:: Provided records ::

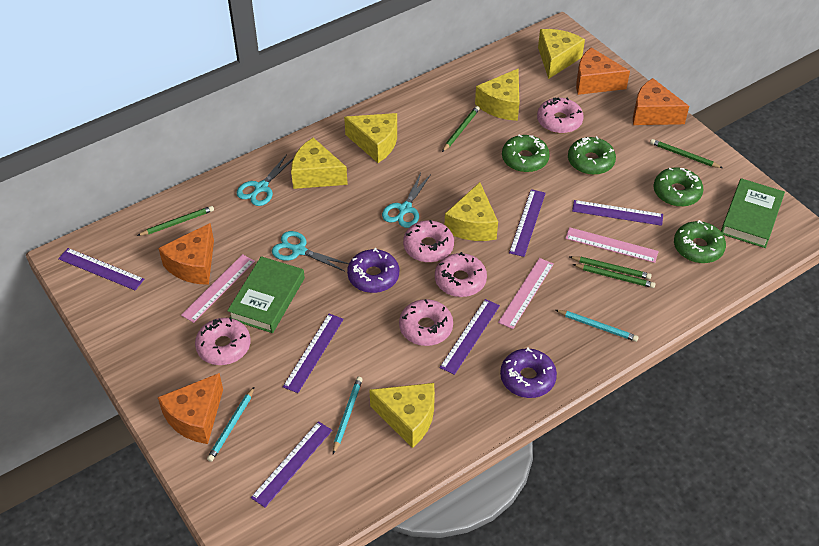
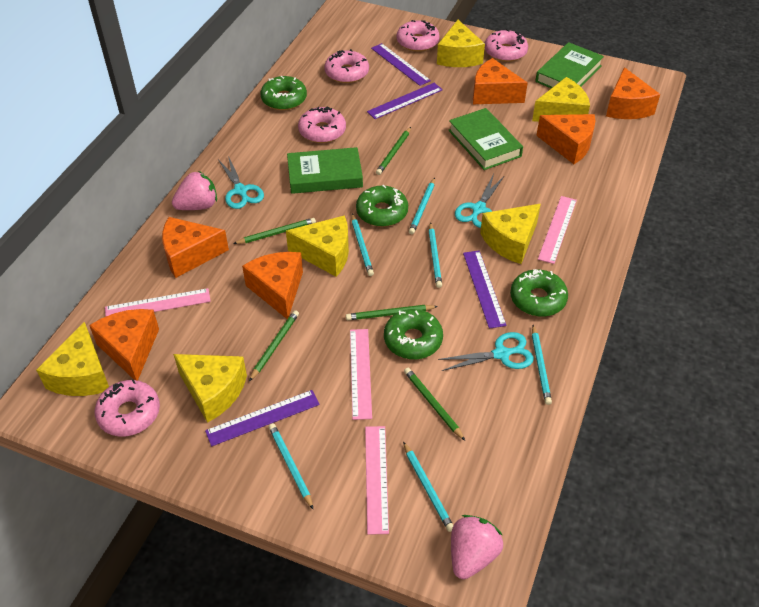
green book: 2 -> 3
orange cheese: 4 -> 6
pink ruler: 3 -> 4
pink strawberry: 0 -> 2
purple donut: 2 -> 0
purple ruler: 6 -> 4
turquoise pencil: 3 -> 6

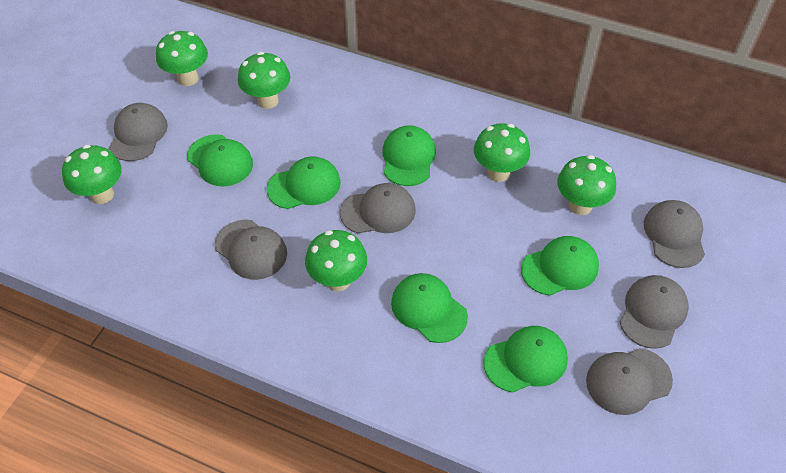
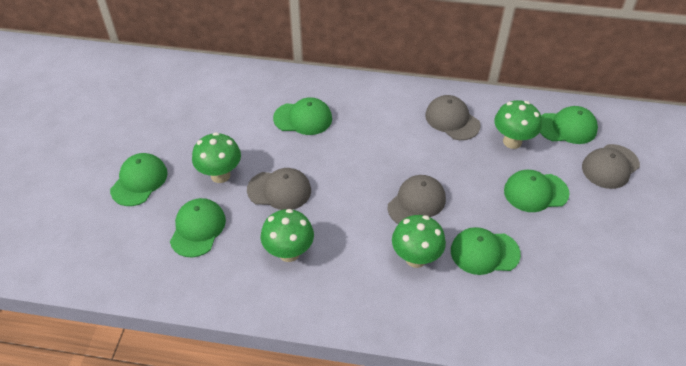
green mushroom: 6 -> 4
grey cap: 6 -> 4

:::

Work request —
The listing above is to be set down word for word, without its images.

Result for this exercise —
green book: 2 -> 3
orange cheese: 4 -> 6
pink ruler: 3 -> 4
pink strawberry: 0 -> 2
purple donut: 2 -> 0
purple ruler: 6 -> 4
turquoise pencil: 3 -> 6

green mushroom: 6 -> 4
grey cap: 6 -> 4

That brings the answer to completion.